What the exercise asks
Give again, exactly as written, each line of the material below starting at the line that contains "IC204: NOT 74LS04" and ending at the line that contains "TP1: test point (U3/GP1) -> none". Both ends count, and no other line does.

Dataset excerpts
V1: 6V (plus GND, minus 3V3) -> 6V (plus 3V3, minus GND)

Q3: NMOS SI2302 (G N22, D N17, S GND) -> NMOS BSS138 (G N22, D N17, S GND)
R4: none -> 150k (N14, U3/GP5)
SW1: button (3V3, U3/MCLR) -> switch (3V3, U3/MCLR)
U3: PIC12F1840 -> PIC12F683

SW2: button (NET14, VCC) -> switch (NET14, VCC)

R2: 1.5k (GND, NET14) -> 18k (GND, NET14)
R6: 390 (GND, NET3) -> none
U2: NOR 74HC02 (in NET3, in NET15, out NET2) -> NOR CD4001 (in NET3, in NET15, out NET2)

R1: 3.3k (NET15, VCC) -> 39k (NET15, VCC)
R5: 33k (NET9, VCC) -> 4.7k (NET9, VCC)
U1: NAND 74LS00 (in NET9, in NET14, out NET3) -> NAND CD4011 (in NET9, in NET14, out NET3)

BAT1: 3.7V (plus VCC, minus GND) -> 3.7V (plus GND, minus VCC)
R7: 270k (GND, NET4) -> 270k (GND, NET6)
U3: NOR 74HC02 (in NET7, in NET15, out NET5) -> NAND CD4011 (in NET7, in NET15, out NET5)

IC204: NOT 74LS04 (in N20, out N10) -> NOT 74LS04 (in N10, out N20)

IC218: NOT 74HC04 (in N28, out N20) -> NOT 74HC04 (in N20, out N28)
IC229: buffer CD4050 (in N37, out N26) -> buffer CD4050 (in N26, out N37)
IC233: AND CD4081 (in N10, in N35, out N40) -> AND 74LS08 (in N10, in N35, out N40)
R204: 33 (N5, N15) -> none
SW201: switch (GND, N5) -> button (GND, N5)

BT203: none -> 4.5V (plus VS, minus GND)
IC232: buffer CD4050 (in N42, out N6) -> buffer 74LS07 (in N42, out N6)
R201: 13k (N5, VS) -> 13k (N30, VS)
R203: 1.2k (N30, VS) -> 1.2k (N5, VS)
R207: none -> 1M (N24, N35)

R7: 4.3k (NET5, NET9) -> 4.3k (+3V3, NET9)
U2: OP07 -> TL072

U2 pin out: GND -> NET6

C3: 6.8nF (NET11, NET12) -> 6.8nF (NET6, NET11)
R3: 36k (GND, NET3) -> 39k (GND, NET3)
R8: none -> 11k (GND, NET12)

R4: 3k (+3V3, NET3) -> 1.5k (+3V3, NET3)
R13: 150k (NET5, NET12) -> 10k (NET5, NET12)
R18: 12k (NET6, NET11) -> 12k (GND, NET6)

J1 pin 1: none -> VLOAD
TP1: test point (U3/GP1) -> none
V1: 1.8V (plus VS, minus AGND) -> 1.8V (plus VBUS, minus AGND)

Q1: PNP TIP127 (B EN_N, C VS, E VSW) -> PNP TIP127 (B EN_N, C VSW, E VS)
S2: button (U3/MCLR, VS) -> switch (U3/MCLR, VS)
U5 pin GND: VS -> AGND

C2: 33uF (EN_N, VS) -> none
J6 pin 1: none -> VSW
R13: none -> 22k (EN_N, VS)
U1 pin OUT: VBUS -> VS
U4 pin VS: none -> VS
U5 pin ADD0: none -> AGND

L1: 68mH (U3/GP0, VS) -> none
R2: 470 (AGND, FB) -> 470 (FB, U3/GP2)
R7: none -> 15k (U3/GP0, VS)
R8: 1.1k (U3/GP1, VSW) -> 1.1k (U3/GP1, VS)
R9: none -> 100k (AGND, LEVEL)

Answer box
IC204: NOT 74LS04 (in N20, out N10) -> NOT 74LS04 (in N10, out N20)

IC218: NOT 74HC04 (in N28, out N20) -> NOT 74HC04 (in N20, out N28)
IC229: buffer CD4050 (in N37, out N26) -> buffer CD4050 (in N26, out N37)
IC233: AND CD4081 (in N10, in N35, out N40) -> AND 74LS08 (in N10, in N35, out N40)
R204: 33 (N5, N15) -> none
SW201: switch (GND, N5) -> button (GND, N5)

BT203: none -> 4.5V (plus VS, minus GND)
IC232: buffer CD4050 (in N42, out N6) -> buffer 74LS07 (in N42, out N6)
R201: 13k (N5, VS) -> 13k (N30, VS)
R203: 1.2k (N30, VS) -> 1.2k (N5, VS)
R207: none -> 1M (N24, N35)

R7: 4.3k (NET5, NET9) -> 4.3k (+3V3, NET9)
U2: OP07 -> TL072

U2 pin out: GND -> NET6

C3: 6.8nF (NET11, NET12) -> 6.8nF (NET6, NET11)
R3: 36k (GND, NET3) -> 39k (GND, NET3)
R8: none -> 11k (GND, NET12)

R4: 3k (+3V3, NET3) -> 1.5k (+3V3, NET3)
R13: 150k (NET5, NET12) -> 10k (NET5, NET12)
R18: 12k (NET6, NET11) -> 12k (GND, NET6)

J1 pin 1: none -> VLOAD
TP1: test point (U3/GP1) -> none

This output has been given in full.